Your objective: Skip every image and restate the data word for word.

Extracted entries section start

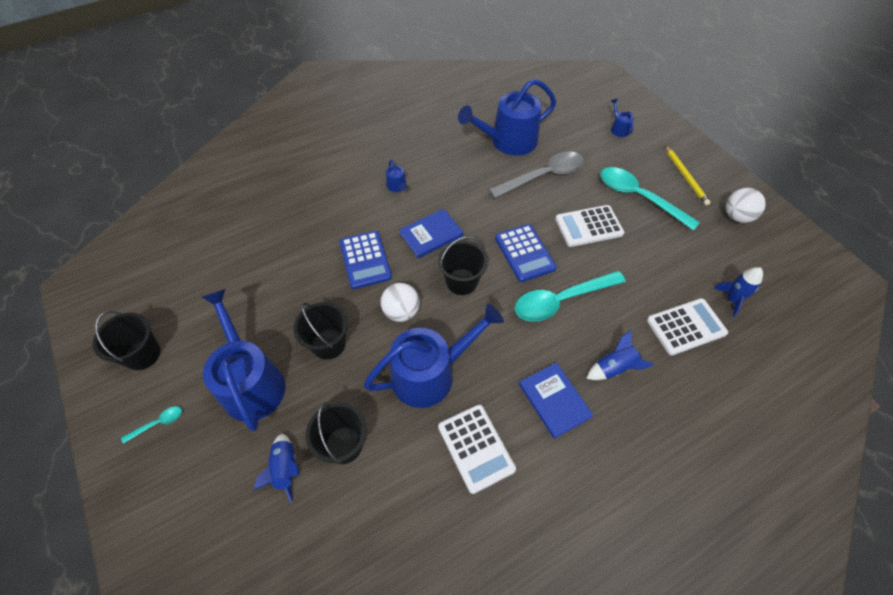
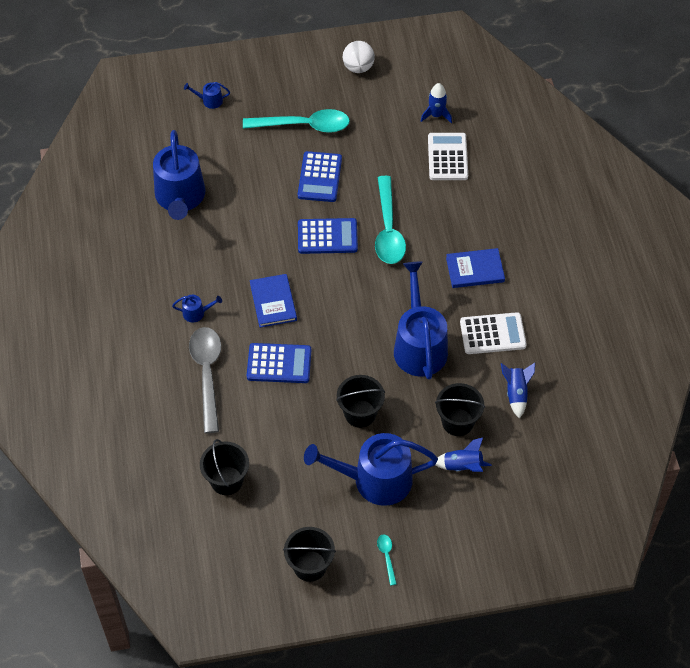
camera: 70 degrees left, 0 degrees up
(401, 312) = (350, 350): white ball -> none
(461, 282) = (337, 295): black bucket -> black bucket (226, 480)
(543, 176) = (242, 187): grey spoon -> grey spoon (207, 374)
(588, 226) = (319, 177): white calculator -> blue calculator
(614, 368) = (463, 220): blue rocket -> blue rocket (516, 393)
(639, 197) = (304, 125): turquoise spoon -> turquoise spoon turned 150 degrees counterclockwise
(685, 177) = (297, 79): yellow pencil -> none

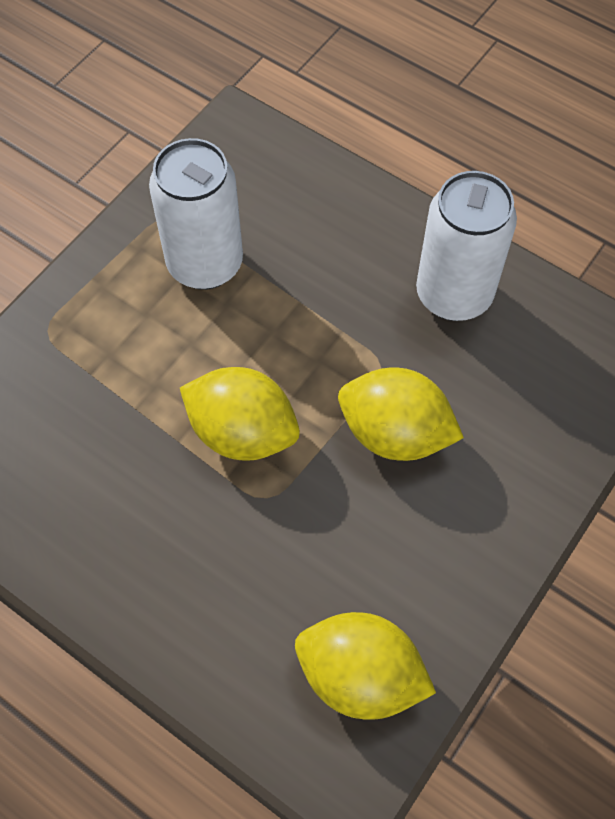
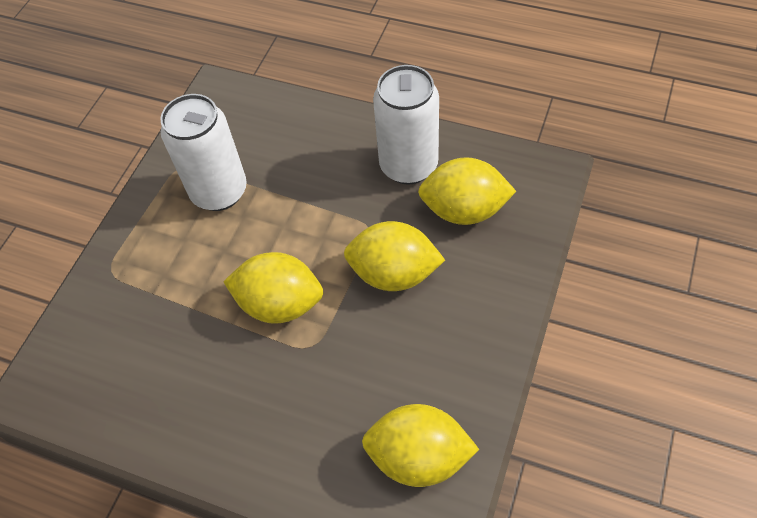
camera: 10 degrees left, 5 degrees down
(508, 374) = (464, 210): none -> yellow lemon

Extracted entries section end

Written answer:
camera: 70 degrees left, 0 degrees up
(401, 312) = (350, 350): white ball -> none
(461, 282) = (337, 295): black bucket -> black bucket (226, 480)
(543, 176) = (242, 187): grey spoon -> grey spoon (207, 374)
(588, 226) = (319, 177): white calculator -> blue calculator
(614, 368) = (463, 220): blue rocket -> blue rocket (516, 393)
(639, 197) = (304, 125): turquoise spoon -> turquoise spoon turned 150 degrees counterclockwise
(685, 177) = (297, 79): yellow pencil -> none

camera: 10 degrees left, 5 degrees down
(508, 374) = (464, 210): none -> yellow lemon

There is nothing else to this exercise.